## Work instructions
Each record that follows should be repeated exactly, minus any images.

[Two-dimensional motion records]
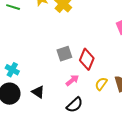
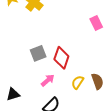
black triangle: (38, 92) -> (13, 94), turned -48

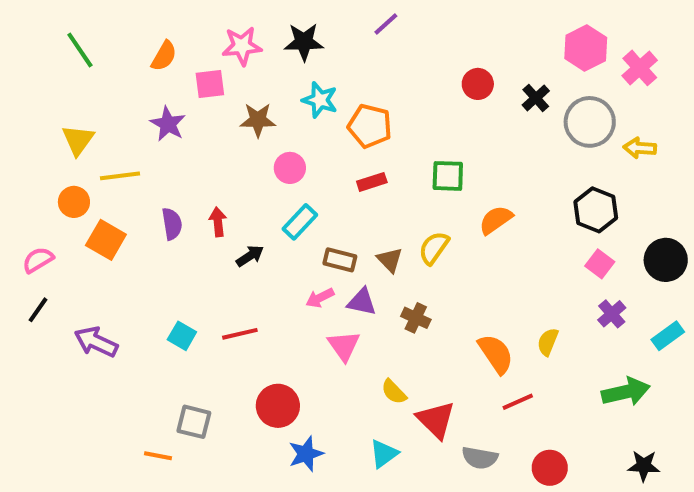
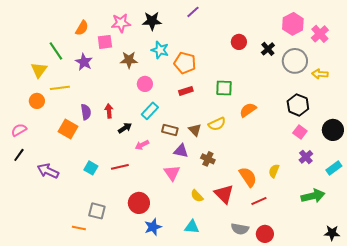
green line: (80, 50) -> (56, 51), moved
orange square: (106, 240) -> (68, 129), moved
yellow semicircle: (434, 248) -> (217, 124), turned -150
pink arrow: (320, 298) -> (142, 145), moved
red triangle: (436, 420) -> (224, 194), moved
cyan triangle: (384, 454) -> (192, 227), turned 42
black star: (644, 466) -> (332, 233), moved
red circle: (550, 468) -> (265, 234), moved

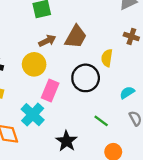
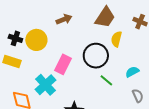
brown trapezoid: (76, 37) -> (105, 17), moved
yellow circle: (34, 64) -> (36, 40), moved
green line: (101, 121) -> (106, 80), moved

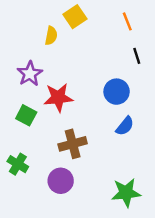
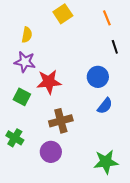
yellow semicircle: (51, 36) -> (27, 35), moved
purple star: (30, 74) -> (25, 62), turned -30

## Response for this exercise
black triangle: (38, 92) -> (13, 94), turned -48

green line: (80, 50) -> (56, 51), moved
orange square: (106, 240) -> (68, 129), moved
yellow semicircle: (434, 248) -> (217, 124), turned -150
pink arrow: (320, 298) -> (142, 145), moved
red triangle: (436, 420) -> (224, 194), moved
cyan triangle: (384, 454) -> (192, 227), turned 42
black star: (644, 466) -> (332, 233), moved
red circle: (550, 468) -> (265, 234), moved

brown trapezoid: (76, 37) -> (105, 17), moved
yellow circle: (34, 64) -> (36, 40), moved
green line: (101, 121) -> (106, 80), moved

yellow semicircle: (51, 36) -> (27, 35), moved
purple star: (30, 74) -> (25, 62), turned -30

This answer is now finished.